_YOUR GOAL:_
Two lines mark the range in the entries below: the one holding "cyan plate K13:M13" and the one holding "purple round brick N5". Set down those two and all lines between them, exactly.

++++ EXCERPTED RECORDS

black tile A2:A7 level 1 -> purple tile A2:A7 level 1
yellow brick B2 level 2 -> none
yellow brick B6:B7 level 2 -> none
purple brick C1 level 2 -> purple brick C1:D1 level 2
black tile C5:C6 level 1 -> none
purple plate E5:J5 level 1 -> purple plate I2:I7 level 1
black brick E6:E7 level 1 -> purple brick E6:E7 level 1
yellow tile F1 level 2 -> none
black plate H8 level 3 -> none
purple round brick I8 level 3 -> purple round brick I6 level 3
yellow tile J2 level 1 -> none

++++++++
++++ EXCERPTED RECORDS

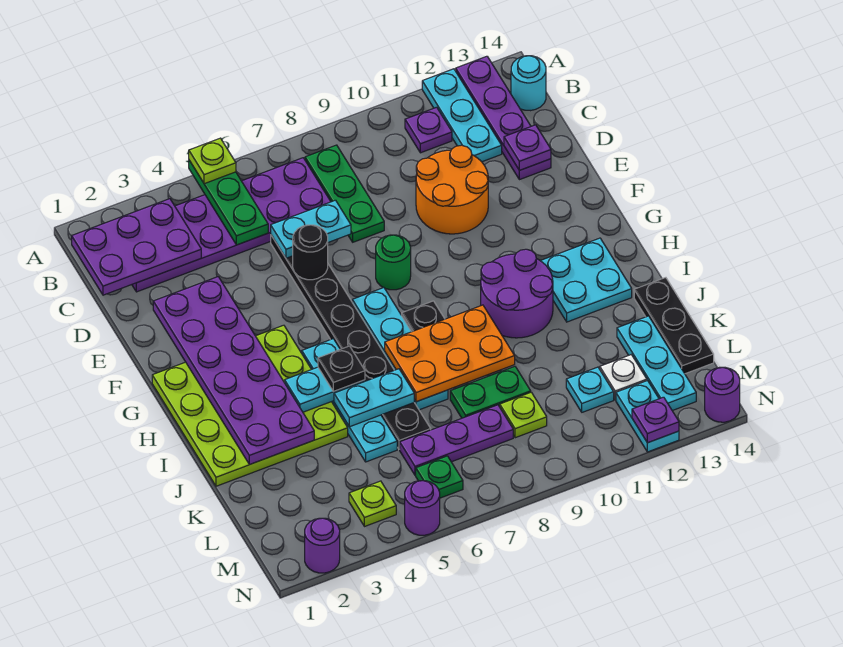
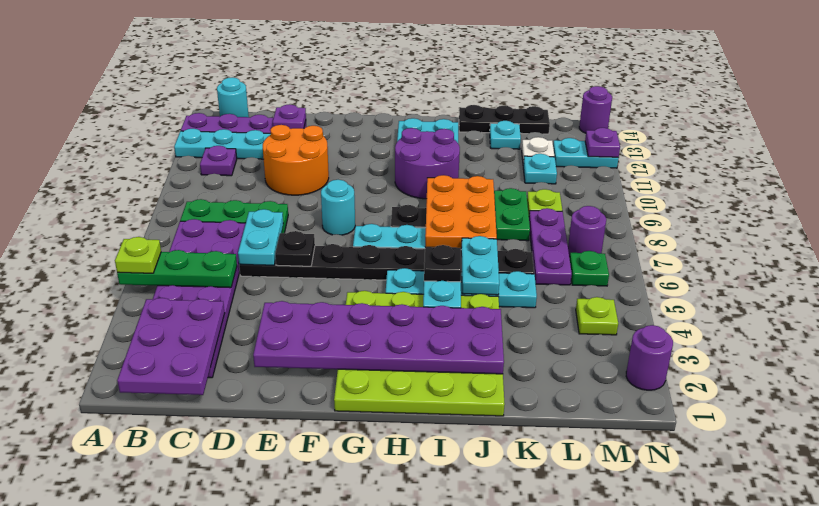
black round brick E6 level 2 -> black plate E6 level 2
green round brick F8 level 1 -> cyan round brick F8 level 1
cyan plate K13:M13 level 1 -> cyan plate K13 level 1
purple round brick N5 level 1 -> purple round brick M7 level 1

++++++++

_RESULT BELOW:_
cyan plate K13:M13 level 1 -> cyan plate K13 level 1
purple round brick N5 level 1 -> purple round brick M7 level 1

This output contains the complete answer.